[Start]

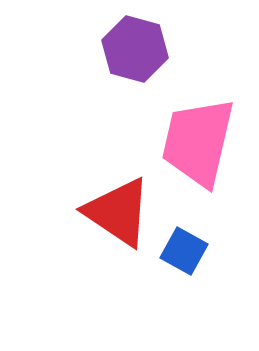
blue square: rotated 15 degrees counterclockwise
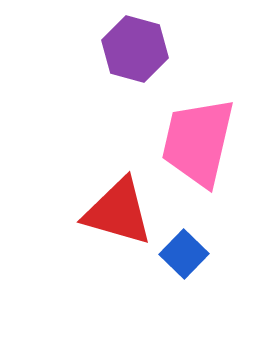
red triangle: rotated 18 degrees counterclockwise
blue square: moved 3 px down; rotated 15 degrees clockwise
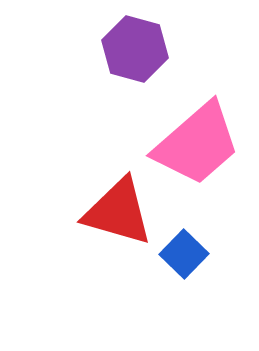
pink trapezoid: moved 1 px left, 2 px down; rotated 144 degrees counterclockwise
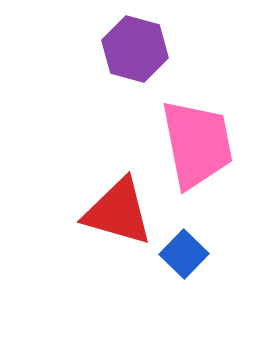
pink trapezoid: rotated 60 degrees counterclockwise
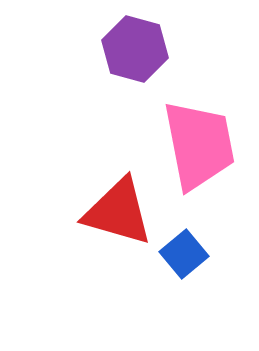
pink trapezoid: moved 2 px right, 1 px down
blue square: rotated 6 degrees clockwise
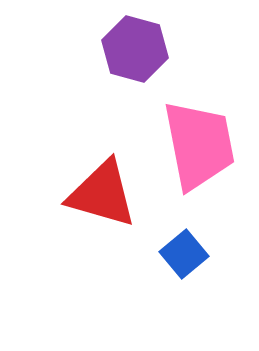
red triangle: moved 16 px left, 18 px up
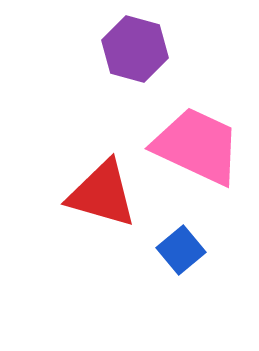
pink trapezoid: moved 2 px left, 1 px down; rotated 54 degrees counterclockwise
blue square: moved 3 px left, 4 px up
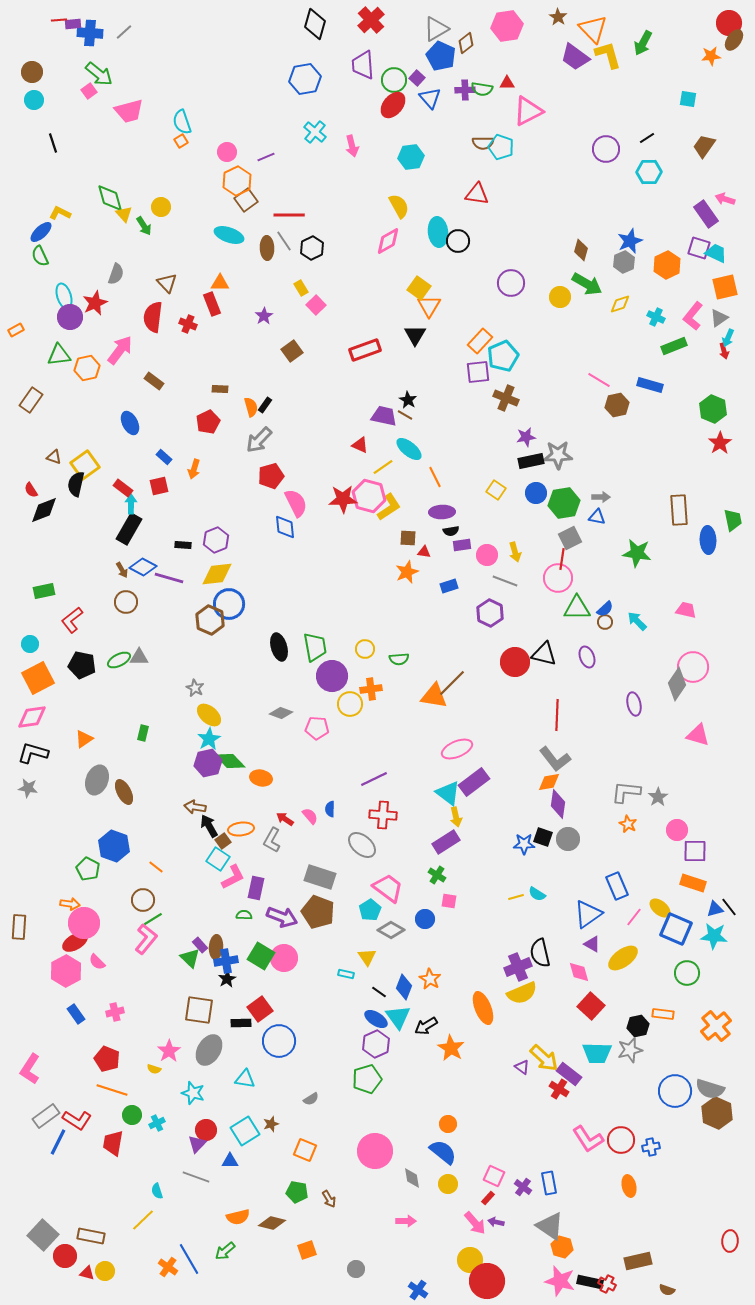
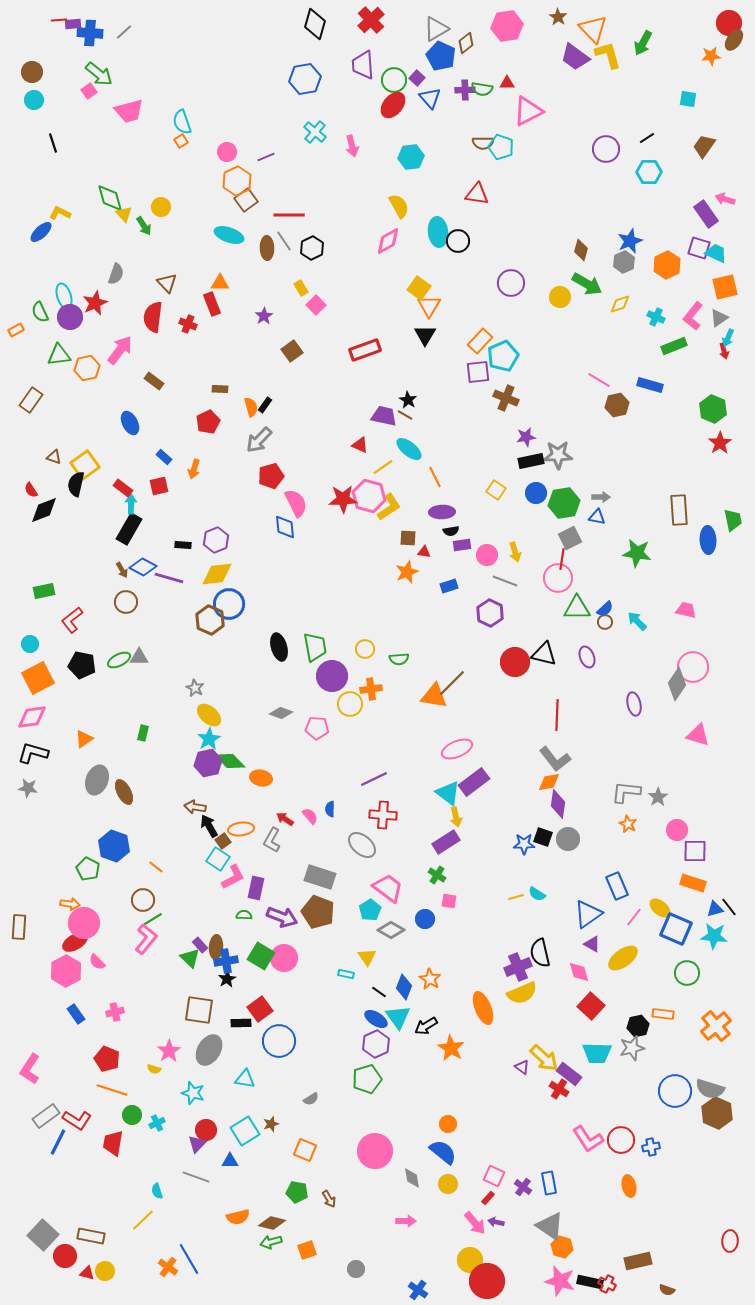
green semicircle at (40, 256): moved 56 px down
black triangle at (415, 335): moved 10 px right
gray star at (630, 1050): moved 2 px right, 2 px up
green arrow at (225, 1251): moved 46 px right, 9 px up; rotated 25 degrees clockwise
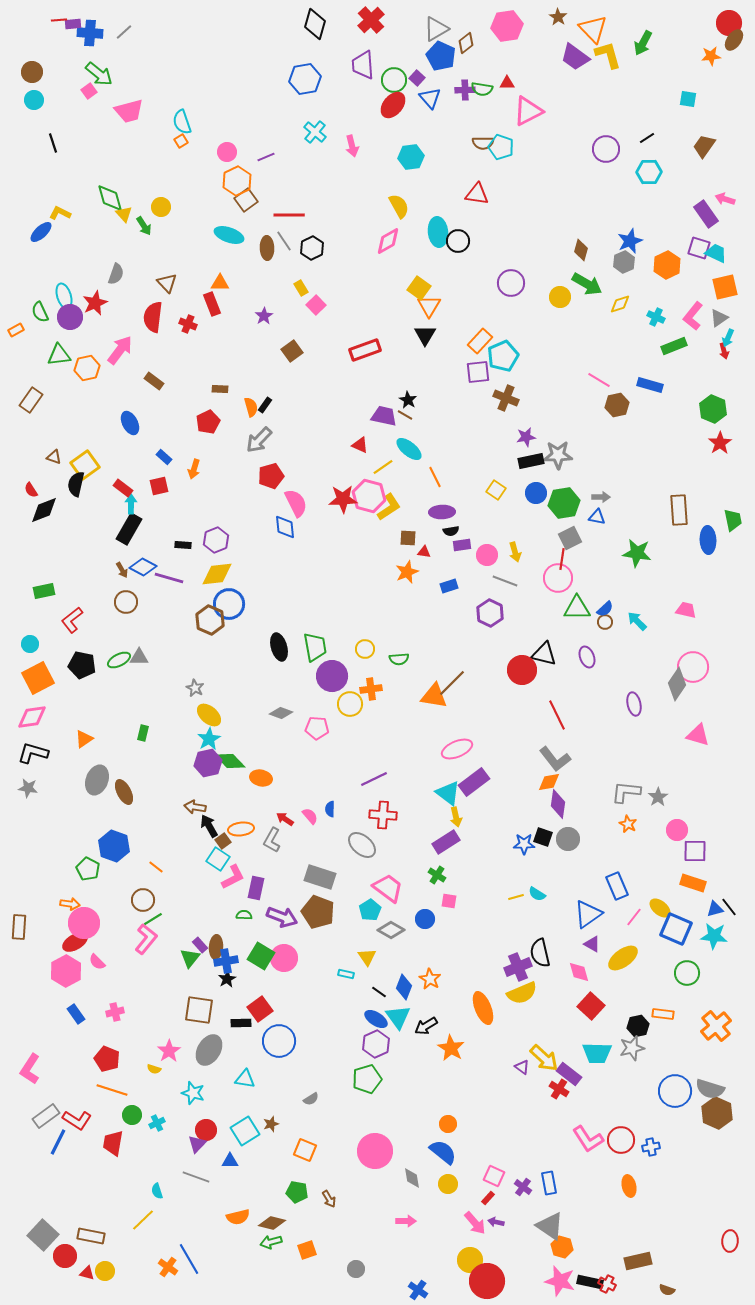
red circle at (515, 662): moved 7 px right, 8 px down
red line at (557, 715): rotated 28 degrees counterclockwise
green triangle at (190, 958): rotated 25 degrees clockwise
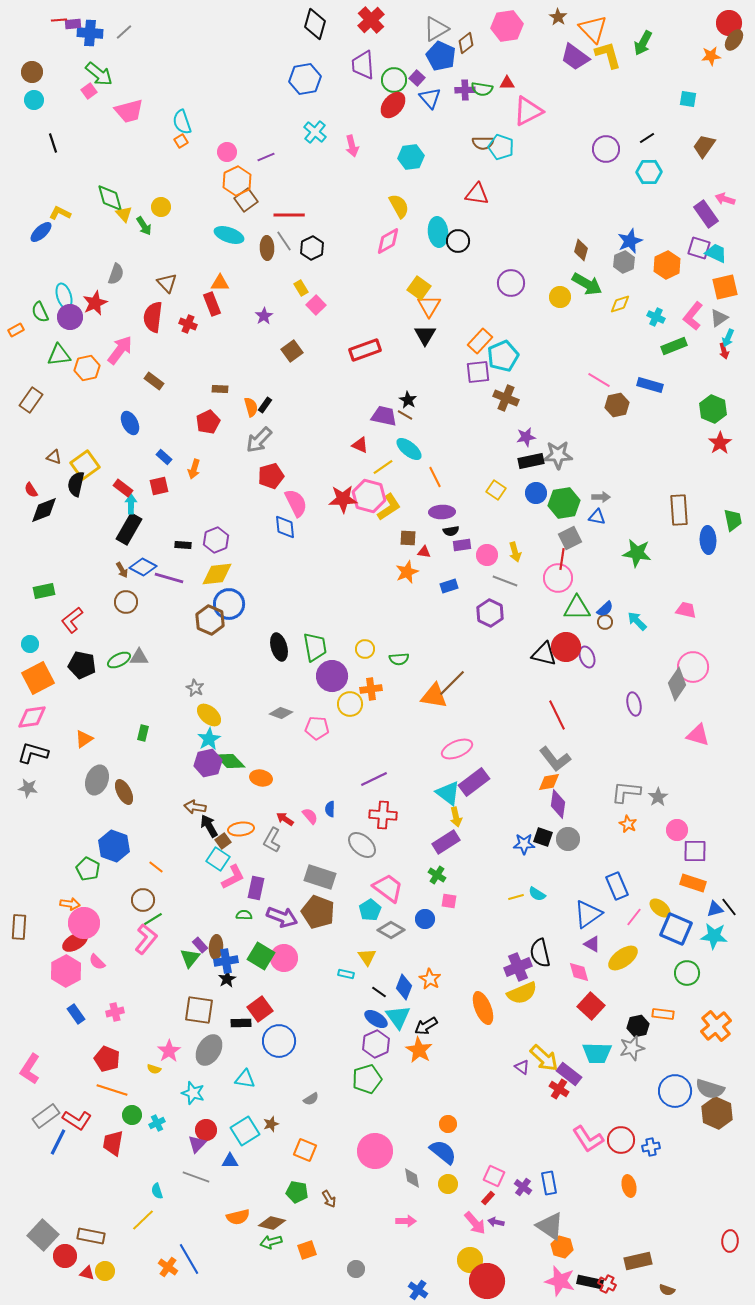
red circle at (522, 670): moved 44 px right, 23 px up
orange star at (451, 1048): moved 32 px left, 2 px down
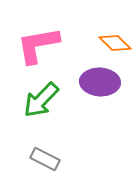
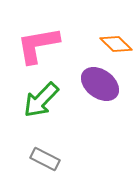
orange diamond: moved 1 px right, 1 px down
purple ellipse: moved 2 px down; rotated 33 degrees clockwise
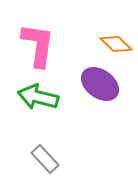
pink L-shape: rotated 108 degrees clockwise
green arrow: moved 3 px left, 3 px up; rotated 60 degrees clockwise
gray rectangle: rotated 20 degrees clockwise
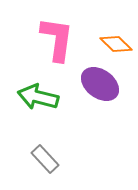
pink L-shape: moved 19 px right, 6 px up
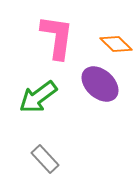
pink L-shape: moved 2 px up
purple ellipse: rotated 6 degrees clockwise
green arrow: rotated 51 degrees counterclockwise
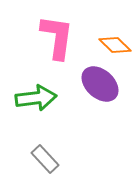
orange diamond: moved 1 px left, 1 px down
green arrow: moved 2 px left, 1 px down; rotated 150 degrees counterclockwise
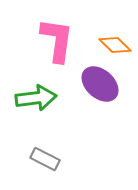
pink L-shape: moved 3 px down
gray rectangle: rotated 20 degrees counterclockwise
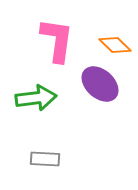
gray rectangle: rotated 24 degrees counterclockwise
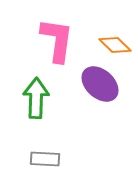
green arrow: rotated 81 degrees counterclockwise
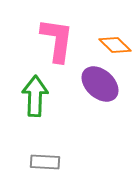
green arrow: moved 1 px left, 2 px up
gray rectangle: moved 3 px down
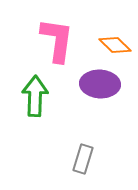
purple ellipse: rotated 39 degrees counterclockwise
gray rectangle: moved 38 px right, 3 px up; rotated 76 degrees counterclockwise
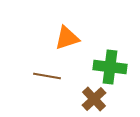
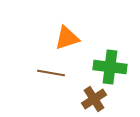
brown line: moved 4 px right, 3 px up
brown cross: rotated 10 degrees clockwise
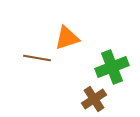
green cross: moved 2 px right; rotated 28 degrees counterclockwise
brown line: moved 14 px left, 15 px up
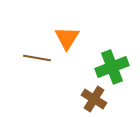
orange triangle: rotated 40 degrees counterclockwise
brown cross: rotated 25 degrees counterclockwise
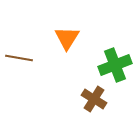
brown line: moved 18 px left
green cross: moved 3 px right, 2 px up
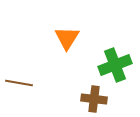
brown line: moved 25 px down
brown cross: rotated 25 degrees counterclockwise
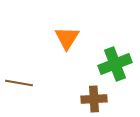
green cross: moved 1 px up
brown cross: rotated 10 degrees counterclockwise
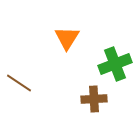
brown line: rotated 24 degrees clockwise
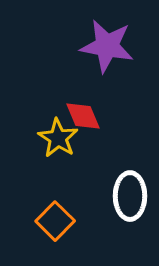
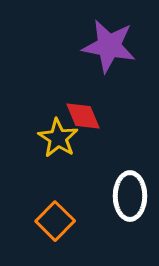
purple star: moved 2 px right
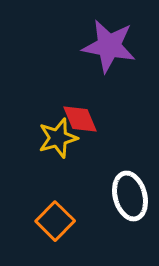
red diamond: moved 3 px left, 3 px down
yellow star: rotated 24 degrees clockwise
white ellipse: rotated 15 degrees counterclockwise
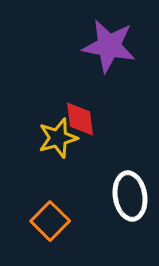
red diamond: rotated 15 degrees clockwise
white ellipse: rotated 6 degrees clockwise
orange square: moved 5 px left
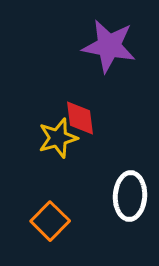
red diamond: moved 1 px up
white ellipse: rotated 12 degrees clockwise
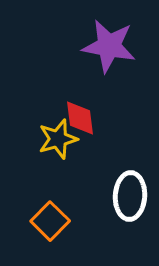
yellow star: moved 1 px down
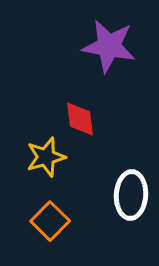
red diamond: moved 1 px down
yellow star: moved 12 px left, 18 px down
white ellipse: moved 1 px right, 1 px up
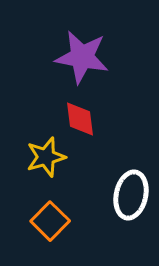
purple star: moved 27 px left, 11 px down
white ellipse: rotated 9 degrees clockwise
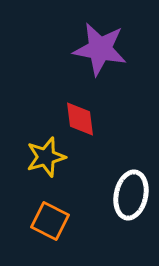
purple star: moved 18 px right, 8 px up
orange square: rotated 18 degrees counterclockwise
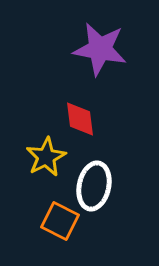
yellow star: rotated 12 degrees counterclockwise
white ellipse: moved 37 px left, 9 px up
orange square: moved 10 px right
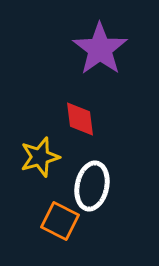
purple star: rotated 26 degrees clockwise
yellow star: moved 6 px left; rotated 12 degrees clockwise
white ellipse: moved 2 px left
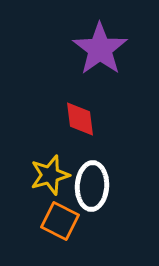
yellow star: moved 10 px right, 18 px down
white ellipse: rotated 9 degrees counterclockwise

[End]

OBJECTIVE:
Reproduce every line of the entries above verbatim, omitting the pictures.

RIGHT ANSWER:
blue square: rotated 15 degrees counterclockwise
red triangle: rotated 18 degrees counterclockwise
blue square: moved 3 px down; rotated 15 degrees clockwise
pink trapezoid: moved 1 px left, 2 px down; rotated 144 degrees counterclockwise
pink trapezoid: rotated 60 degrees counterclockwise
pink trapezoid: moved 2 px right, 1 px down
blue square: rotated 6 degrees clockwise
red triangle: moved 16 px left, 18 px up
pink trapezoid: moved 2 px left, 1 px down; rotated 54 degrees counterclockwise
blue square: moved 3 px left, 4 px up
green semicircle at (40, 256): moved 56 px down
black triangle at (415, 335): moved 10 px right
gray star at (630, 1050): moved 2 px right, 2 px up
green arrow at (225, 1251): moved 46 px right, 9 px up; rotated 25 degrees clockwise
red circle at (515, 662): moved 7 px right, 8 px down
red line at (557, 715): rotated 28 degrees counterclockwise
green triangle at (190, 958): rotated 25 degrees clockwise
red circle at (522, 670): moved 44 px right, 23 px up
orange star at (451, 1048): moved 32 px left, 2 px down
orange diamond: moved 1 px right, 1 px down
purple ellipse: moved 2 px down; rotated 33 degrees clockwise
pink L-shape: rotated 108 degrees clockwise
green arrow: moved 3 px left, 3 px up; rotated 60 degrees clockwise
gray rectangle: rotated 20 degrees clockwise
pink L-shape: moved 19 px right, 6 px up
pink L-shape: moved 2 px up
purple ellipse: rotated 6 degrees clockwise
green arrow: rotated 51 degrees counterclockwise
orange diamond: moved 1 px left, 1 px down
green arrow: moved 2 px left, 1 px down; rotated 150 degrees counterclockwise
pink L-shape: moved 3 px down
gray rectangle: rotated 20 degrees counterclockwise
gray rectangle: rotated 24 degrees counterclockwise
green arrow: rotated 81 degrees counterclockwise
green arrow: moved 1 px left, 2 px up
gray rectangle: moved 3 px down
purple ellipse: rotated 39 degrees counterclockwise
gray rectangle: moved 38 px right, 3 px up; rotated 76 degrees counterclockwise
brown line: moved 4 px right, 3 px up
brown cross: rotated 10 degrees clockwise
green cross: moved 2 px right; rotated 28 degrees counterclockwise
brown line: moved 14 px left, 15 px up
orange triangle: rotated 40 degrees counterclockwise
brown cross: rotated 25 degrees counterclockwise
brown line: moved 18 px left
green cross: moved 3 px right, 2 px up
brown line: moved 25 px down
brown cross: rotated 25 degrees counterclockwise
green cross: moved 1 px up
brown cross: rotated 10 degrees counterclockwise
brown line: rotated 24 degrees clockwise
purple star: moved 2 px right
red diamond: moved 3 px left, 3 px down
yellow star: rotated 24 degrees clockwise
white ellipse: rotated 15 degrees counterclockwise
red diamond: rotated 15 degrees clockwise
white ellipse: rotated 6 degrees clockwise
orange square: moved 5 px left
red diamond: moved 1 px up
white ellipse: rotated 12 degrees clockwise
yellow star: moved 1 px down
red diamond: moved 1 px down
yellow star: moved 12 px left, 18 px down
white ellipse: moved 1 px right, 1 px up
purple star: moved 27 px left, 11 px down
white ellipse: rotated 9 degrees clockwise
purple star: moved 18 px right, 8 px up
orange square: rotated 18 degrees counterclockwise
yellow star: rotated 12 degrees counterclockwise
white ellipse: moved 37 px left, 9 px up
orange square: moved 10 px right
purple star: rotated 26 degrees clockwise
yellow star: moved 6 px left; rotated 12 degrees clockwise
white ellipse: moved 2 px left
yellow star: moved 10 px right, 18 px down
white ellipse: rotated 9 degrees counterclockwise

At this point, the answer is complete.